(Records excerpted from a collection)
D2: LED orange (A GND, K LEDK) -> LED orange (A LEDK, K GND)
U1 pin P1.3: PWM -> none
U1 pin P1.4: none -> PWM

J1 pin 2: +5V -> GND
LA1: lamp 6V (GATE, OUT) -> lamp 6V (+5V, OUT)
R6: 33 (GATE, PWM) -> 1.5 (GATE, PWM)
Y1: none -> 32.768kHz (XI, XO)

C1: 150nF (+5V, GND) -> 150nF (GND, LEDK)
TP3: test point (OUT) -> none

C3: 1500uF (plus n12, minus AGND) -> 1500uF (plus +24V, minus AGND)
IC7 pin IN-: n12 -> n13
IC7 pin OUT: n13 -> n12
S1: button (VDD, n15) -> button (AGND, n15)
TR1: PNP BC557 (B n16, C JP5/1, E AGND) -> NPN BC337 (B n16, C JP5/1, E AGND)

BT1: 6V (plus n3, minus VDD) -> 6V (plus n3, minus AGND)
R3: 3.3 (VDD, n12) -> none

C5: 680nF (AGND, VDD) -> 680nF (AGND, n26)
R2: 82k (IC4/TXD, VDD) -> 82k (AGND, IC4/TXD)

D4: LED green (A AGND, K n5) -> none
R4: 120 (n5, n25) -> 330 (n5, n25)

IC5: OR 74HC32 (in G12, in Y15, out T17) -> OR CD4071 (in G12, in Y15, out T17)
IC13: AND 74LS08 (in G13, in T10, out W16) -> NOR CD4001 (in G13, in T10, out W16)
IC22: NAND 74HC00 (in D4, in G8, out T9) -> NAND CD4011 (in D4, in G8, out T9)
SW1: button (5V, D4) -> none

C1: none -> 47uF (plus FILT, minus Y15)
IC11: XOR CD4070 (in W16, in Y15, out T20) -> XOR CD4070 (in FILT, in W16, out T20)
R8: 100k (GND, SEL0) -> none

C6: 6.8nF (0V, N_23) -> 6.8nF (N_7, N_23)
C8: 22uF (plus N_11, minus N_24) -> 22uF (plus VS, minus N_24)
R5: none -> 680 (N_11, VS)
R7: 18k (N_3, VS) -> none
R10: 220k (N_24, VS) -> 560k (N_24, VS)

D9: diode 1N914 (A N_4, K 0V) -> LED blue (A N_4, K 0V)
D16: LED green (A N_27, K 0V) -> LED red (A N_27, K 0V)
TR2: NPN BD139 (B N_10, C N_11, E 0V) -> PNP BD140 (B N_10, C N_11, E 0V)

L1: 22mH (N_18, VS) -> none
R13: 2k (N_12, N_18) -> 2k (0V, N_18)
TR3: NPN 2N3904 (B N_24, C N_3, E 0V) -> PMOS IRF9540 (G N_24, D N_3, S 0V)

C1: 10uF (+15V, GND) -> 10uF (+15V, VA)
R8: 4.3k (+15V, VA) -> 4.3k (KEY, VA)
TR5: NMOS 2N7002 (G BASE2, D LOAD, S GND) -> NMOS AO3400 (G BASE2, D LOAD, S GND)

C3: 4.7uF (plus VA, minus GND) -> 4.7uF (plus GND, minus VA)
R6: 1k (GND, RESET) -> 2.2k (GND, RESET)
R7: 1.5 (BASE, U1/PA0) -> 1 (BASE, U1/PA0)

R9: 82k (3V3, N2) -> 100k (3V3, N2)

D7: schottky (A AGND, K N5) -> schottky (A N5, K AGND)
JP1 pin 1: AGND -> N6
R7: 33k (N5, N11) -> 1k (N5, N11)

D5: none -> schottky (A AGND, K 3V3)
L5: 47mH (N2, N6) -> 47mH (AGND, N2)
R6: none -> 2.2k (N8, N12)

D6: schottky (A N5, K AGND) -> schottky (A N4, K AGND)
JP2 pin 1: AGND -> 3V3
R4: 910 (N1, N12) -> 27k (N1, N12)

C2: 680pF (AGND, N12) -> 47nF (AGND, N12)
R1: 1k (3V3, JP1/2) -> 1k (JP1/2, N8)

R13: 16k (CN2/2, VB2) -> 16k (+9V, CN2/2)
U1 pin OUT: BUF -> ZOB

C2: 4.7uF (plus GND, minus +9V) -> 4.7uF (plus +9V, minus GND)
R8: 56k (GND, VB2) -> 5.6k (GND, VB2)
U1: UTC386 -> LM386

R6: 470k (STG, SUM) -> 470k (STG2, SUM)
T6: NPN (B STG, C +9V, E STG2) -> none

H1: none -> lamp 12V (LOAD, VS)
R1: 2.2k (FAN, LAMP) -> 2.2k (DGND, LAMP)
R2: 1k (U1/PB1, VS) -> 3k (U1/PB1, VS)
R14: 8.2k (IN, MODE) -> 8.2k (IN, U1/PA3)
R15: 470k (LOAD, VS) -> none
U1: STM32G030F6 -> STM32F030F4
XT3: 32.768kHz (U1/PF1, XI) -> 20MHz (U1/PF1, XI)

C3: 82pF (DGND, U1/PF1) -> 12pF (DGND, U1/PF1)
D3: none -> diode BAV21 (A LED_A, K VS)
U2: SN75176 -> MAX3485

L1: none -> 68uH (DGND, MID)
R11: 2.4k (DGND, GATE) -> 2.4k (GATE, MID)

■ **Required work**
All of the data shown above must be copied exactly.

■ **Exercise solution**
D2: LED orange (A GND, K LEDK) -> LED orange (A LEDK, K GND)
U1 pin P1.3: PWM -> none
U1 pin P1.4: none -> PWM

J1 pin 2: +5V -> GND
LA1: lamp 6V (GATE, OUT) -> lamp 6V (+5V, OUT)
R6: 33 (GATE, PWM) -> 1.5 (GATE, PWM)
Y1: none -> 32.768kHz (XI, XO)

C1: 150nF (+5V, GND) -> 150nF (GND, LEDK)
TP3: test point (OUT) -> none

C3: 1500uF (plus n12, minus AGND) -> 1500uF (plus +24V, minus AGND)
IC7 pin IN-: n12 -> n13
IC7 pin OUT: n13 -> n12
S1: button (VDD, n15) -> button (AGND, n15)
TR1: PNP BC557 (B n16, C JP5/1, E AGND) -> NPN BC337 (B n16, C JP5/1, E AGND)

BT1: 6V (plus n3, minus VDD) -> 6V (plus n3, minus AGND)
R3: 3.3 (VDD, n12) -> none

C5: 680nF (AGND, VDD) -> 680nF (AGND, n26)
R2: 82k (IC4/TXD, VDD) -> 82k (AGND, IC4/TXD)

D4: LED green (A AGND, K n5) -> none
R4: 120 (n5, n25) -> 330 (n5, n25)

IC5: OR 74HC32 (in G12, in Y15, out T17) -> OR CD4071 (in G12, in Y15, out T17)
IC13: AND 74LS08 (in G13, in T10, out W16) -> NOR CD4001 (in G13, in T10, out W16)
IC22: NAND 74HC00 (in D4, in G8, out T9) -> NAND CD4011 (in D4, in G8, out T9)
SW1: button (5V, D4) -> none

C1: none -> 47uF (plus FILT, minus Y15)
IC11: XOR CD4070 (in W16, in Y15, out T20) -> XOR CD4070 (in FILT, in W16, out T20)
R8: 100k (GND, SEL0) -> none

C6: 6.8nF (0V, N_23) -> 6.8nF (N_7, N_23)
C8: 22uF (plus N_11, minus N_24) -> 22uF (plus VS, minus N_24)
R5: none -> 680 (N_11, VS)
R7: 18k (N_3, VS) -> none
R10: 220k (N_24, VS) -> 560k (N_24, VS)

D9: diode 1N914 (A N_4, K 0V) -> LED blue (A N_4, K 0V)
D16: LED green (A N_27, K 0V) -> LED red (A N_27, K 0V)
TR2: NPN BD139 (B N_10, C N_11, E 0V) -> PNP BD140 (B N_10, C N_11, E 0V)

L1: 22mH (N_18, VS) -> none
R13: 2k (N_12, N_18) -> 2k (0V, N_18)
TR3: NPN 2N3904 (B N_24, C N_3, E 0V) -> PMOS IRF9540 (G N_24, D N_3, S 0V)

C1: 10uF (+15V, GND) -> 10uF (+15V, VA)
R8: 4.3k (+15V, VA) -> 4.3k (KEY, VA)
TR5: NMOS 2N7002 (G BASE2, D LOAD, S GND) -> NMOS AO3400 (G BASE2, D LOAD, S GND)

C3: 4.7uF (plus VA, minus GND) -> 4.7uF (plus GND, minus VA)
R6: 1k (GND, RESET) -> 2.2k (GND, RESET)
R7: 1.5 (BASE, U1/PA0) -> 1 (BASE, U1/PA0)

R9: 82k (3V3, N2) -> 100k (3V3, N2)

D7: schottky (A AGND, K N5) -> schottky (A N5, K AGND)
JP1 pin 1: AGND -> N6
R7: 33k (N5, N11) -> 1k (N5, N11)

D5: none -> schottky (A AGND, K 3V3)
L5: 47mH (N2, N6) -> 47mH (AGND, N2)
R6: none -> 2.2k (N8, N12)

D6: schottky (A N5, K AGND) -> schottky (A N4, K AGND)
JP2 pin 1: AGND -> 3V3
R4: 910 (N1, N12) -> 27k (N1, N12)

C2: 680pF (AGND, N12) -> 47nF (AGND, N12)
R1: 1k (3V3, JP1/2) -> 1k (JP1/2, N8)

R13: 16k (CN2/2, VB2) -> 16k (+9V, CN2/2)
U1 pin OUT: BUF -> ZOB

C2: 4.7uF (plus GND, minus +9V) -> 4.7uF (plus +9V, minus GND)
R8: 56k (GND, VB2) -> 5.6k (GND, VB2)
U1: UTC386 -> LM386

R6: 470k (STG, SUM) -> 470k (STG2, SUM)
T6: NPN (B STG, C +9V, E STG2) -> none

H1: none -> lamp 12V (LOAD, VS)
R1: 2.2k (FAN, LAMP) -> 2.2k (DGND, LAMP)
R2: 1k (U1/PB1, VS) -> 3k (U1/PB1, VS)
R14: 8.2k (IN, MODE) -> 8.2k (IN, U1/PA3)
R15: 470k (LOAD, VS) -> none
U1: STM32G030F6 -> STM32F030F4
XT3: 32.768kHz (U1/PF1, XI) -> 20MHz (U1/PF1, XI)

C3: 82pF (DGND, U1/PF1) -> 12pF (DGND, U1/PF1)
D3: none -> diode BAV21 (A LED_A, K VS)
U2: SN75176 -> MAX3485

L1: none -> 68uH (DGND, MID)
R11: 2.4k (DGND, GATE) -> 2.4k (GATE, MID)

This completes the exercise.